(Record set Opens)

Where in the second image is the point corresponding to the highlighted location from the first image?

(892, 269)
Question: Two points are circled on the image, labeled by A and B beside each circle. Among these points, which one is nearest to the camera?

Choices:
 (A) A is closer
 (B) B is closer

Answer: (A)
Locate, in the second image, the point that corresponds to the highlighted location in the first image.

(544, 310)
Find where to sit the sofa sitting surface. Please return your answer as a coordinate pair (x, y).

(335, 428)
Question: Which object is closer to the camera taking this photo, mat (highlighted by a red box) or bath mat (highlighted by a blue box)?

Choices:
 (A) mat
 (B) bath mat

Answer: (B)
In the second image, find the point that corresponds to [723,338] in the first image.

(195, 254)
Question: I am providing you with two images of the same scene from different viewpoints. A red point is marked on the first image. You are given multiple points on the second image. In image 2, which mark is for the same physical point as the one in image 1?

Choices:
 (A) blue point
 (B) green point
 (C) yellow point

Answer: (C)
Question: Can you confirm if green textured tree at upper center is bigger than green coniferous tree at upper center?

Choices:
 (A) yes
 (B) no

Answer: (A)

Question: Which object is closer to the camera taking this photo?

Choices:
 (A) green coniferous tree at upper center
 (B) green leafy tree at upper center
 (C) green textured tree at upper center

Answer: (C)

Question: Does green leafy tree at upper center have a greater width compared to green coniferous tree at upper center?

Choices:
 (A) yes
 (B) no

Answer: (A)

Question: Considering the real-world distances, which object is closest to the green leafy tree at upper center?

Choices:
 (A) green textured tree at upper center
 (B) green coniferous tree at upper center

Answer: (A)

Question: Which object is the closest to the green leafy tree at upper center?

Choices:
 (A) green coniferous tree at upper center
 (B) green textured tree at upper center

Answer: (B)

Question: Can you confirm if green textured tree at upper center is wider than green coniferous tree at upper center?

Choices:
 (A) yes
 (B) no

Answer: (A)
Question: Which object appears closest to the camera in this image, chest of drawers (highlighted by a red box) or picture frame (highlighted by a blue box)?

(Record set Closes)

--- What you will do ---
Copy every line of the records above word for word, without changing anything.

--- Answer for this exercise ---
Where in the second image is the point corresponding to the highlighted location from the first image?

(892, 269)
Question: Two points are circled on the image, labeled by A and B beside each circle. Among these points, which one is nearest to the camera?

Choices:
 (A) A is closer
 (B) B is closer

Answer: (A)
Locate, in the second image, the point that corresponds to the highlighted location in the first image.

(544, 310)
Find where to sit the sofa sitting surface. Please return your answer as a coordinate pair (x, y).

(335, 428)
Question: Which object is closer to the camera taking this photo, mat (highlighted by a red box) or bath mat (highlighted by a blue box)?

Choices:
 (A) mat
 (B) bath mat

Answer: (B)
In the second image, find the point that corresponds to [723,338] in the first image.

(195, 254)
Question: I am providing you with two images of the same scene from different viewpoints. A red point is marked on the first image. You are given multiple points on the second image. In image 2, which mark is for the same physical point as the one in image 1?

Choices:
 (A) blue point
 (B) green point
 (C) yellow point

Answer: (C)
Question: Can you confirm if green textured tree at upper center is bigger than green coniferous tree at upper center?

Choices:
 (A) yes
 (B) no

Answer: (A)

Question: Which object is closer to the camera taking this photo?

Choices:
 (A) green coniferous tree at upper center
 (B) green leafy tree at upper center
 (C) green textured tree at upper center

Answer: (C)

Question: Does green leafy tree at upper center have a greater width compared to green coniferous tree at upper center?

Choices:
 (A) yes
 (B) no

Answer: (A)

Question: Considering the real-world distances, which object is closest to the green leafy tree at upper center?

Choices:
 (A) green textured tree at upper center
 (B) green coniferous tree at upper center

Answer: (A)

Question: Which object is the closest to the green leafy tree at upper center?

Choices:
 (A) green coniferous tree at upper center
 (B) green textured tree at upper center

Answer: (B)

Question: Can you confirm if green textured tree at upper center is wider than green coniferous tree at upper center?

Choices:
 (A) yes
 (B) no

Answer: (A)
Question: Which object appears closest to the camera in this image, chest of drawers (highlighted by a red box) or picture frame (highlighted by a blue box)?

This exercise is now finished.